-- INFORMATION SUPPLIED follows --

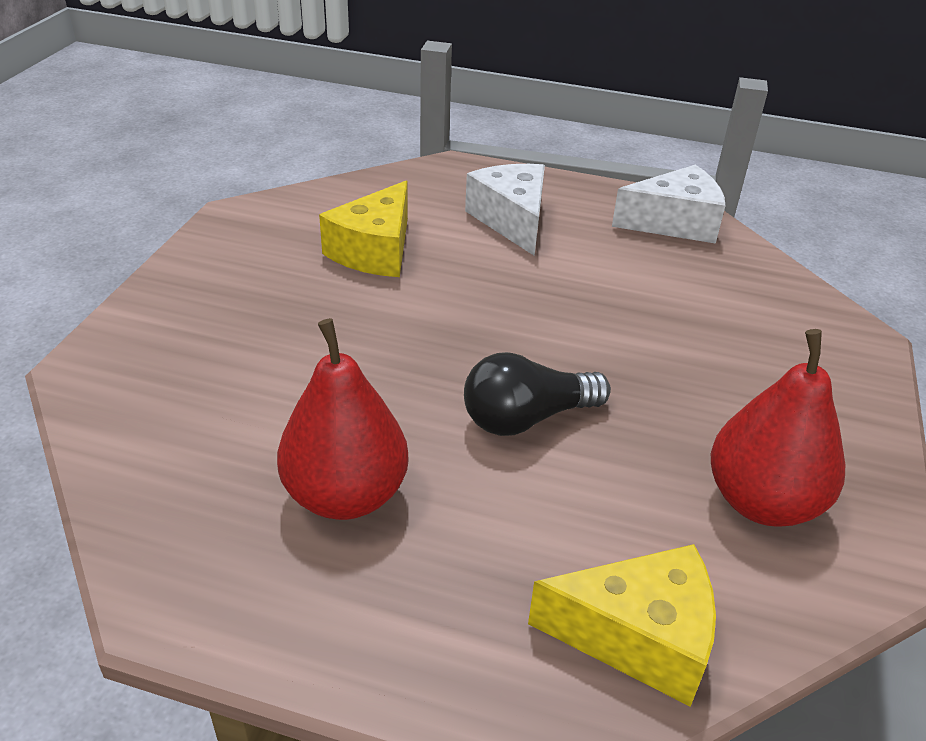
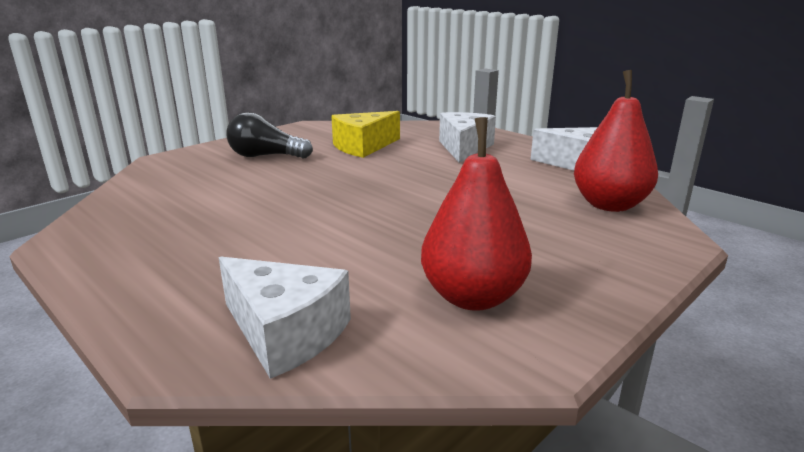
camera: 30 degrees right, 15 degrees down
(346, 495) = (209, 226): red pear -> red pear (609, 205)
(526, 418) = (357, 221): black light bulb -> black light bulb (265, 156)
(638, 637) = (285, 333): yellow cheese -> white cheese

-- INFORMATION SUPPLIED concluded --
-- INFORMATION SUPPLIED follows --

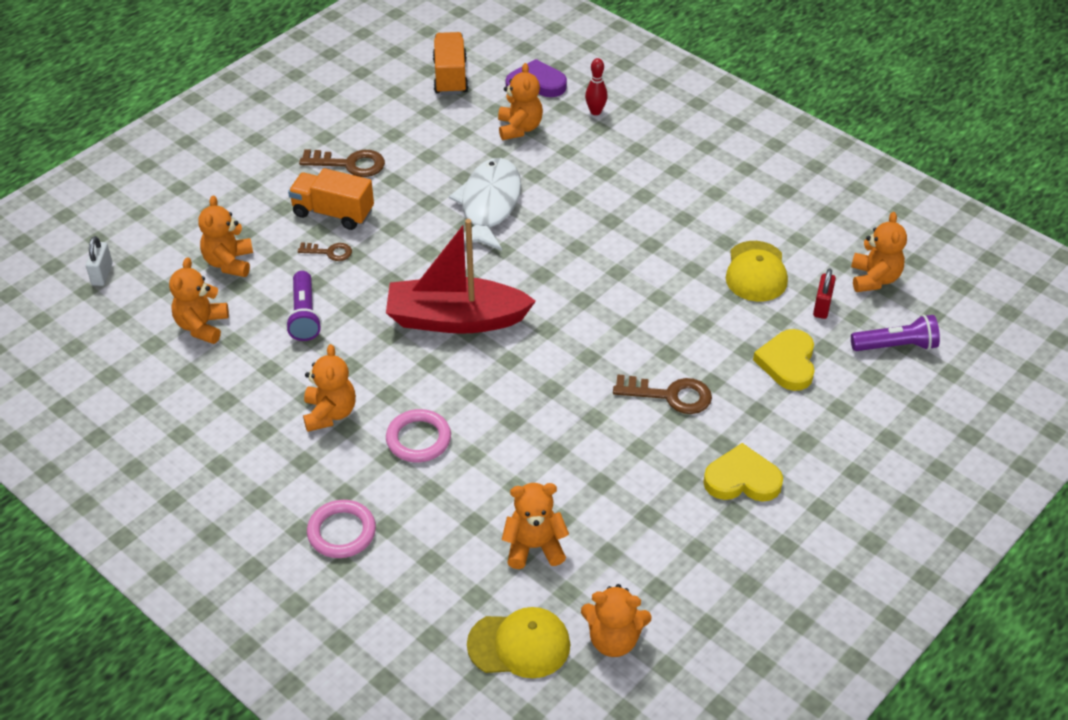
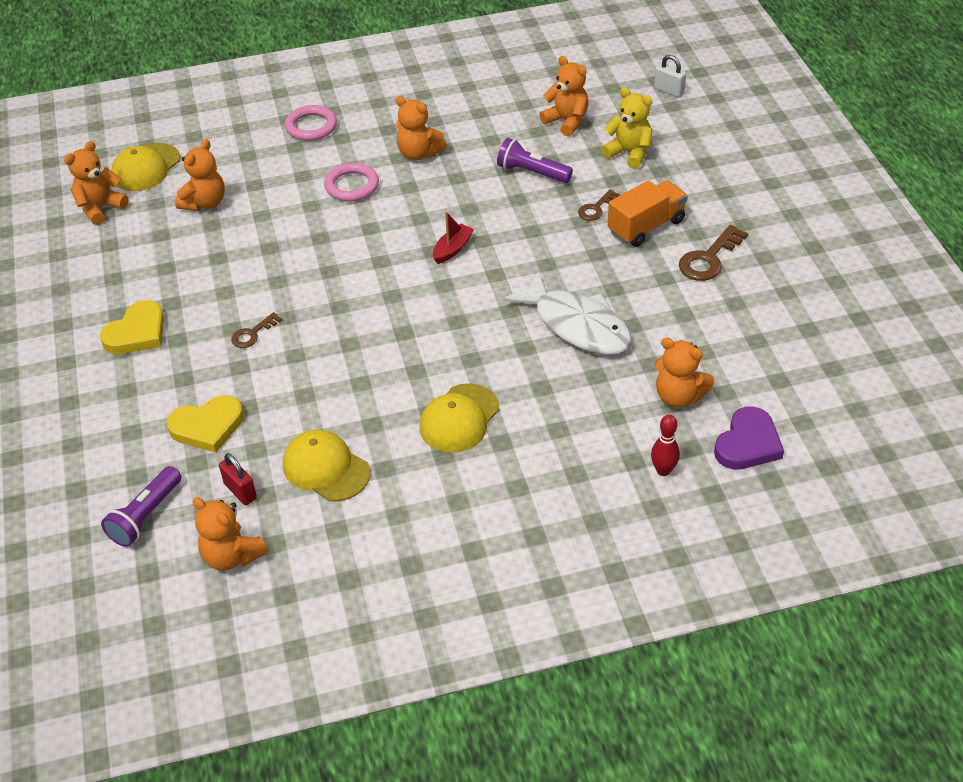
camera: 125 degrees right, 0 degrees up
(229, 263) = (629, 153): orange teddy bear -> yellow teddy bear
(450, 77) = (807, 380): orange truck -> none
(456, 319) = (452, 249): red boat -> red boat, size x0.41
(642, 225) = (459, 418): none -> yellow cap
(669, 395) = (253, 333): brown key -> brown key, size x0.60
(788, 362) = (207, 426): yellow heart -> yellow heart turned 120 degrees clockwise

-- INFORMATION SUPPLIED concluded --

- **EXERCISE REQUIREMENTS**:
Could you repeat exactly the lines above from the line with "(229, 263) = (629, 153): orange" up to and including the line with "(788, 362) = (207, 426): yellow", and only those?

- **OUTPUT FOR THIS EXERCISE**:
(229, 263) = (629, 153): orange teddy bear -> yellow teddy bear
(450, 77) = (807, 380): orange truck -> none
(456, 319) = (452, 249): red boat -> red boat, size x0.41
(642, 225) = (459, 418): none -> yellow cap
(669, 395) = (253, 333): brown key -> brown key, size x0.60
(788, 362) = (207, 426): yellow heart -> yellow heart turned 120 degrees clockwise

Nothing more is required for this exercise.